ENTRIES SHOWN:
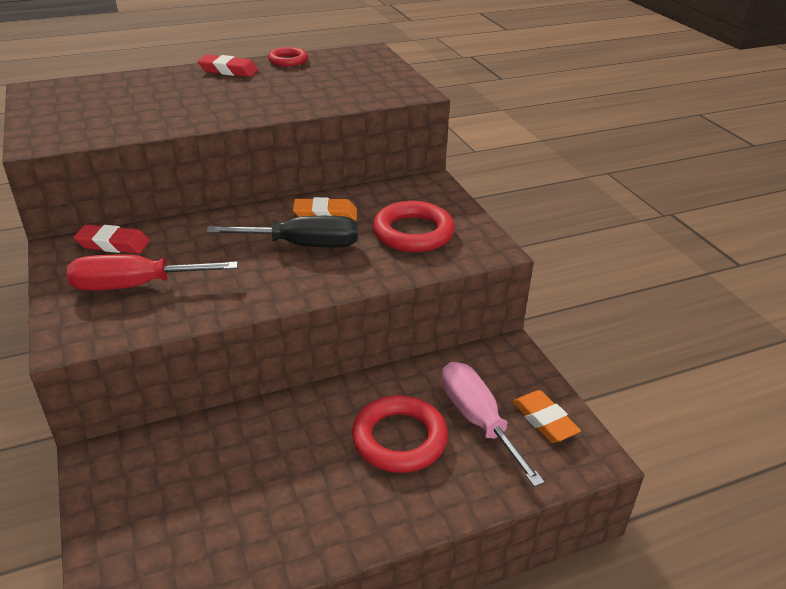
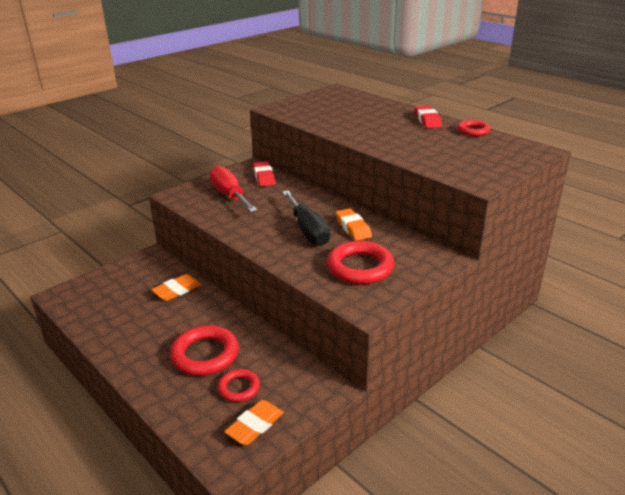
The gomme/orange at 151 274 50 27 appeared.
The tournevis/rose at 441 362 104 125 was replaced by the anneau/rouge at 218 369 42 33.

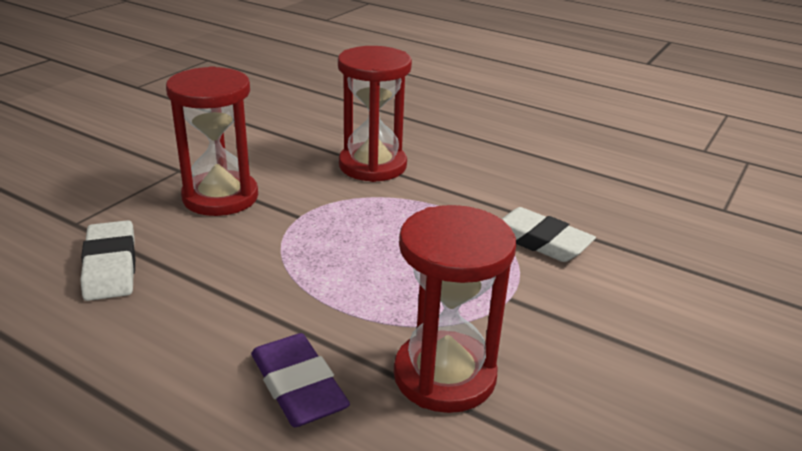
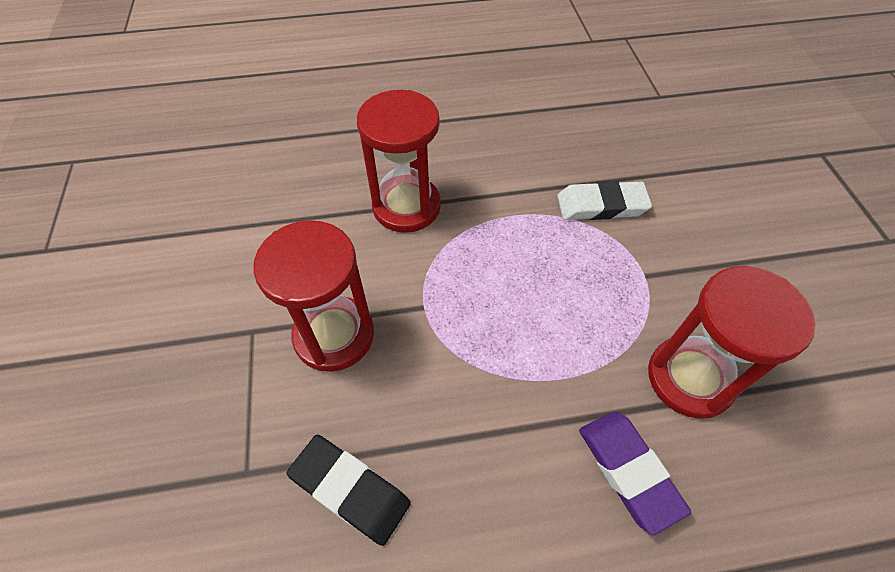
The gomme/blanc at 80 220 55 81 became the gomme/noir at 287 435 124 111.
The gomme/violet at 251 333 99 94 turned 45 degrees clockwise.

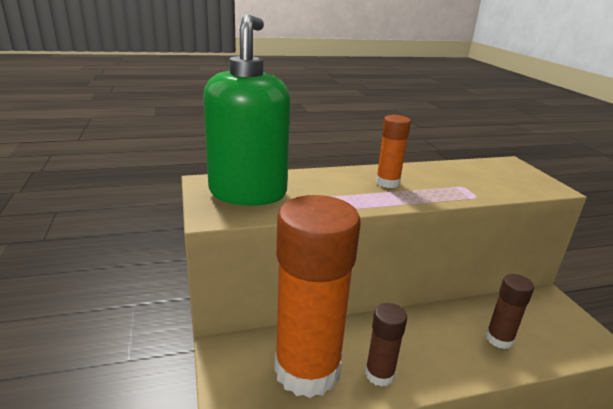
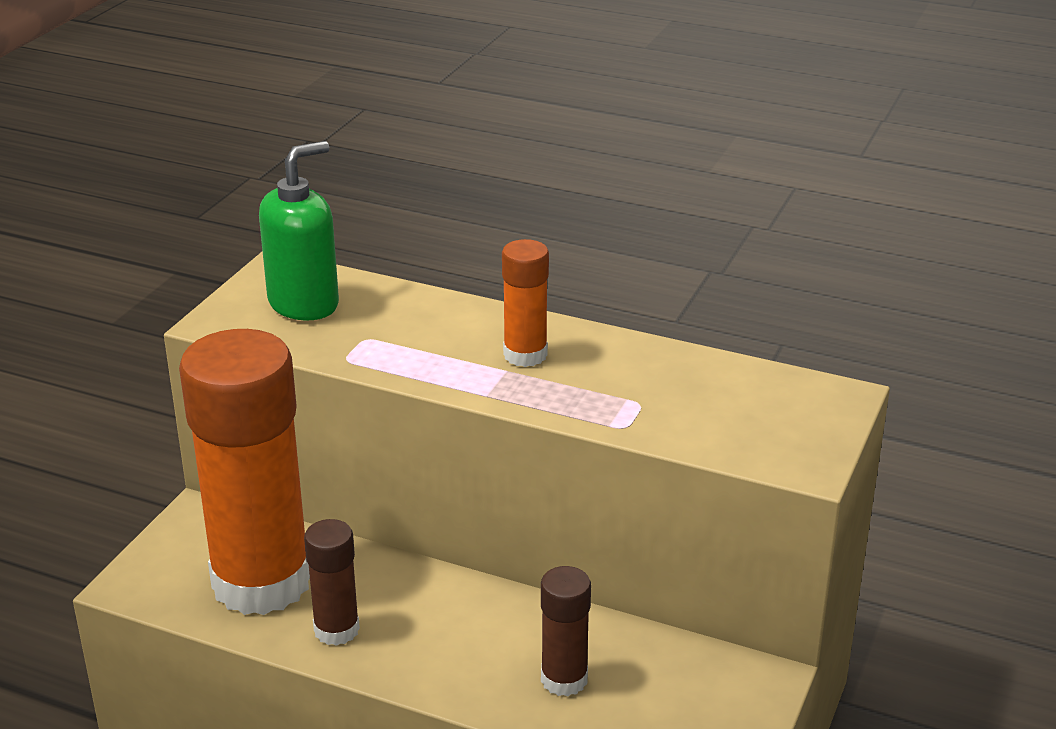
The distributeur de savon/vert at 203 14 87 192 changed to 0.65 times the size.

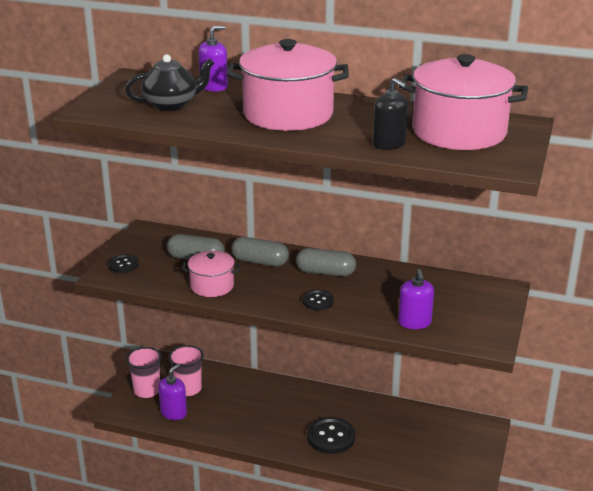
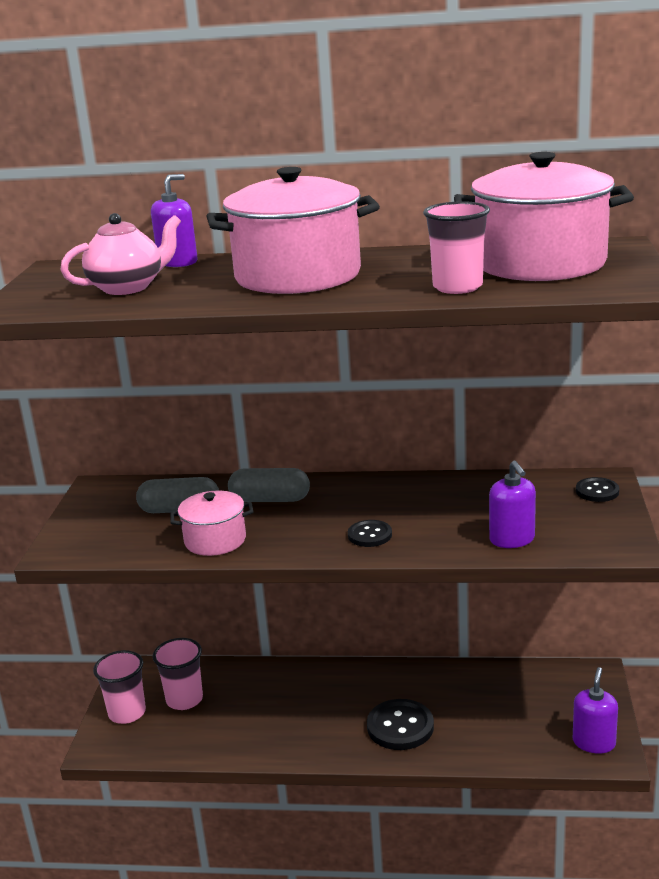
The théière/noir at 125 54 89 57 became the théière/rose at 61 213 120 82.
The distributeur de savon/noir at 373 78 35 72 was replaced by the gobelet/rose at 423 201 67 93.
The distributeur de savon/violet moved from 158 363 29 57 to 573 667 45 86.
The bouton/noir moved from 108 254 31 19 to 576 477 43 25.
The gélule/gris at 296 248 60 28 disappeared.

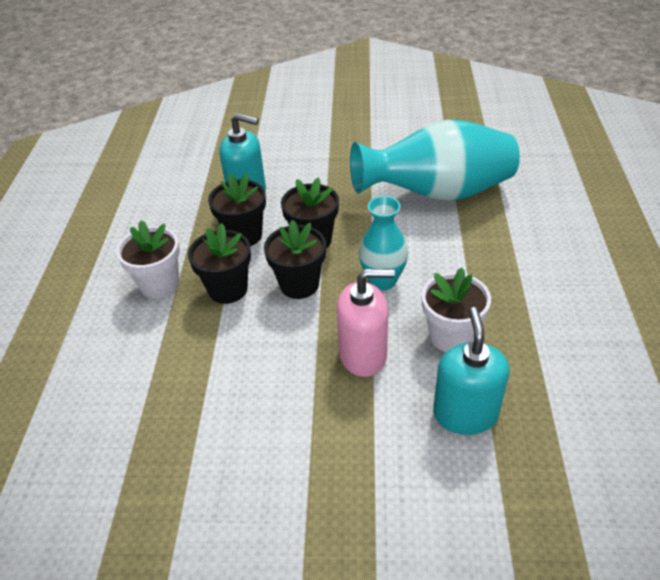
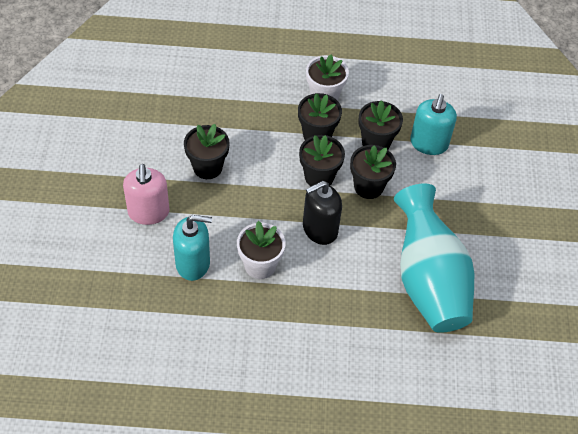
The distributeur de savon/rose moved from 336 269 59 108 to 123 164 46 61.
The pot de fleurs/noir at 184 124 46 55 appeared.
The vase/turquoise at 359 196 49 94 was replaced by the distributeur de savon/noir at 303 181 39 64.

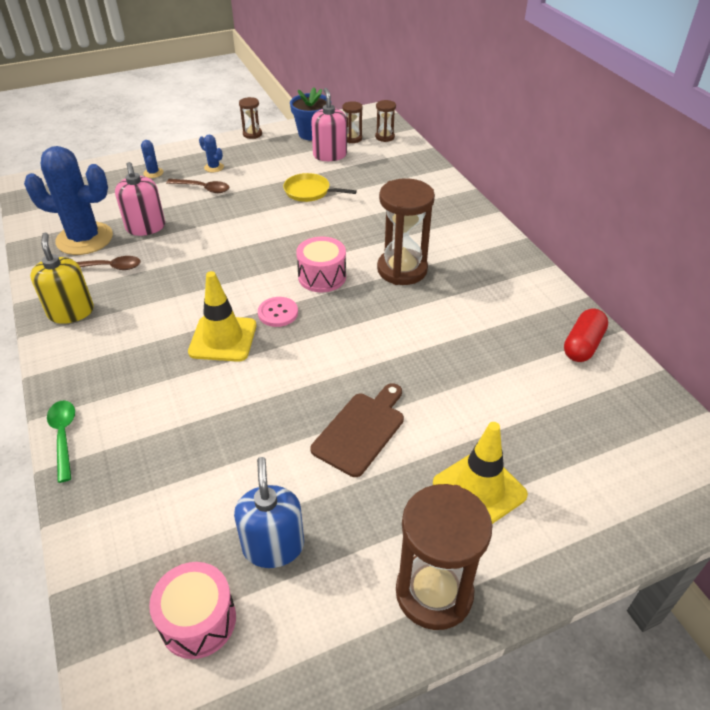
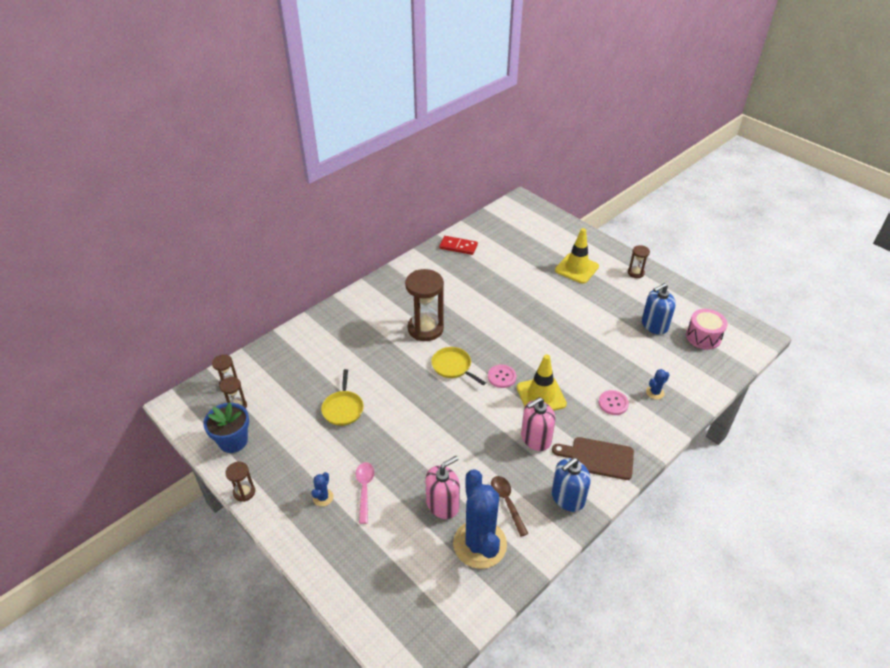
The cuillère/marron at 166 179 63 14 became the cuillère/rose at 356 462 18 62.
The tambour/rose at 296 237 50 55 was replaced by the poêle/jaune at 431 347 55 38.
The gélule/rouge at 564 309 44 53 was replaced by the domino/rouge at 439 236 39 19.
The distributeur de savon/rose moved from 311 88 36 73 to 521 397 34 54.
The distributeur de savon/jaune at 30 233 64 91 became the distributeur de savon/bleu at 551 458 40 54.
The planche à découper/marron moved from 310 383 94 94 to 552 437 82 43.
The bouton/rose at 599 390 30 25 appeared.
The sablier/marron at 396 484 97 146 changed to 0.49 times the size.
The cactus/bleu moved from 141 140 22 38 to 646 369 23 30.
The cuillère/vert at 47 400 28 83 disappeared.

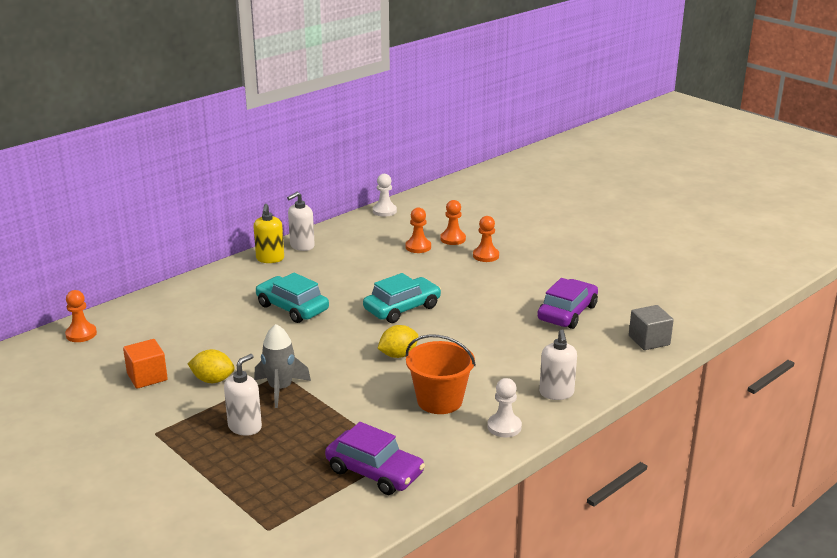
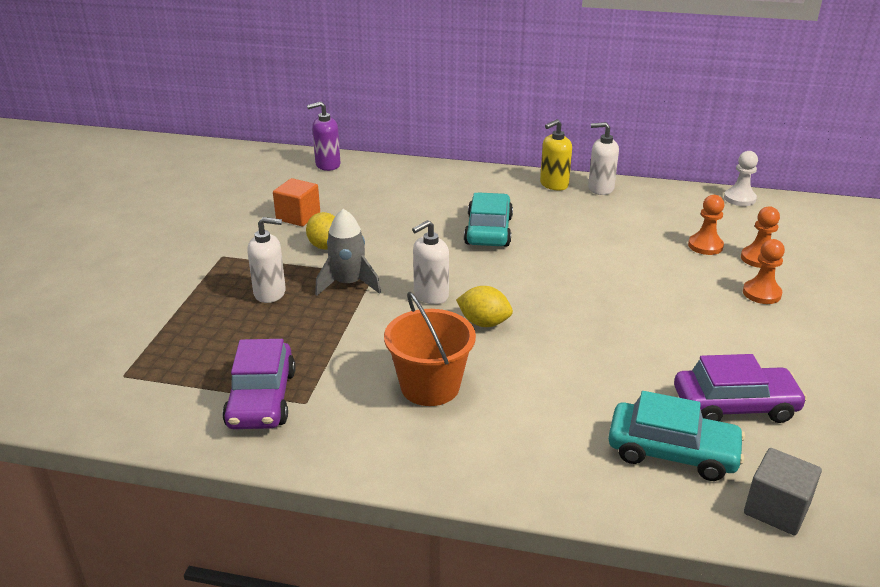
The pion/orange at 65 290 32 52 was replaced by the distributeur de savon/violet at 307 102 33 69.
The distributeur de savon/blanc moved from 539 330 38 70 to 412 220 37 84.
The voiture/turquoise moved from 363 273 78 50 to 608 391 137 90.
The pion/blanc at 487 378 35 59 disappeared.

WORK TASK:
Set down all records verbatim, omitting images.

WRITTEN RESPONSE:
The gomme/orange at 151 274 50 27 appeared.
The tournevis/rose at 441 362 104 125 was replaced by the anneau/rouge at 218 369 42 33.

The gomme/blanc at 80 220 55 81 became the gomme/noir at 287 435 124 111.
The gomme/violet at 251 333 99 94 turned 45 degrees clockwise.

The distributeur de savon/vert at 203 14 87 192 changed to 0.65 times the size.

The théière/noir at 125 54 89 57 became the théière/rose at 61 213 120 82.
The distributeur de savon/noir at 373 78 35 72 was replaced by the gobelet/rose at 423 201 67 93.
The distributeur de savon/violet moved from 158 363 29 57 to 573 667 45 86.
The bouton/noir moved from 108 254 31 19 to 576 477 43 25.
The gélule/gris at 296 248 60 28 disappeared.

The distributeur de savon/rose moved from 336 269 59 108 to 123 164 46 61.
The pot de fleurs/noir at 184 124 46 55 appeared.
The vase/turquoise at 359 196 49 94 was replaced by the distributeur de savon/noir at 303 181 39 64.

The cuillère/marron at 166 179 63 14 became the cuillère/rose at 356 462 18 62.
The tambour/rose at 296 237 50 55 was replaced by the poêle/jaune at 431 347 55 38.
The gélule/rouge at 564 309 44 53 was replaced by the domino/rouge at 439 236 39 19.
The distributeur de savon/rose moved from 311 88 36 73 to 521 397 34 54.
The distributeur de savon/jaune at 30 233 64 91 became the distributeur de savon/bleu at 551 458 40 54.
The planche à découper/marron moved from 310 383 94 94 to 552 437 82 43.
The bouton/rose at 599 390 30 25 appeared.
The sablier/marron at 396 484 97 146 changed to 0.49 times the size.
The cactus/bleu moved from 141 140 22 38 to 646 369 23 30.
The cuillère/vert at 47 400 28 83 disappeared.

The pion/orange at 65 290 32 52 was replaced by the distributeur de savon/violet at 307 102 33 69.
The distributeur de savon/blanc moved from 539 330 38 70 to 412 220 37 84.
The voiture/turquoise moved from 363 273 78 50 to 608 391 137 90.
The pion/blanc at 487 378 35 59 disappeared.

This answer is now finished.